**Aim:**
Copy every line of the listing below word for word, with nothing added, dropped, or reordered.

**Records for this task:**
-- begin --

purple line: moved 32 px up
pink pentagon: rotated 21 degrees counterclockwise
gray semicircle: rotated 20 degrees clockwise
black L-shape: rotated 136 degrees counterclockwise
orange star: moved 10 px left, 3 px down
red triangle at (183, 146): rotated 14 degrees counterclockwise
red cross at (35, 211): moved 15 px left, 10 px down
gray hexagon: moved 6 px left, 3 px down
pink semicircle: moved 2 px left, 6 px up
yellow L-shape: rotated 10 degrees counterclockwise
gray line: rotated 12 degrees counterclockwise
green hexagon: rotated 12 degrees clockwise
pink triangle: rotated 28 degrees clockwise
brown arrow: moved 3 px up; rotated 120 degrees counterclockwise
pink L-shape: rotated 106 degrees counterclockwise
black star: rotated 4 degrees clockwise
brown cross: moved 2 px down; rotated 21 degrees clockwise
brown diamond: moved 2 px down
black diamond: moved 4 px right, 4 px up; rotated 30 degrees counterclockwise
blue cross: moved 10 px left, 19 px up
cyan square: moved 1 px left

-- end --

**Written response:**
purple line: moved 32 px up
pink pentagon: rotated 21 degrees counterclockwise
gray semicircle: rotated 20 degrees clockwise
black L-shape: rotated 136 degrees counterclockwise
orange star: moved 10 px left, 3 px down
red triangle at (183, 146): rotated 14 degrees counterclockwise
red cross at (35, 211): moved 15 px left, 10 px down
gray hexagon: moved 6 px left, 3 px down
pink semicircle: moved 2 px left, 6 px up
yellow L-shape: rotated 10 degrees counterclockwise
gray line: rotated 12 degrees counterclockwise
green hexagon: rotated 12 degrees clockwise
pink triangle: rotated 28 degrees clockwise
brown arrow: moved 3 px up; rotated 120 degrees counterclockwise
pink L-shape: rotated 106 degrees counterclockwise
black star: rotated 4 degrees clockwise
brown cross: moved 2 px down; rotated 21 degrees clockwise
brown diamond: moved 2 px down
black diamond: moved 4 px right, 4 px up; rotated 30 degrees counterclockwise
blue cross: moved 10 px left, 19 px up
cyan square: moved 1 px left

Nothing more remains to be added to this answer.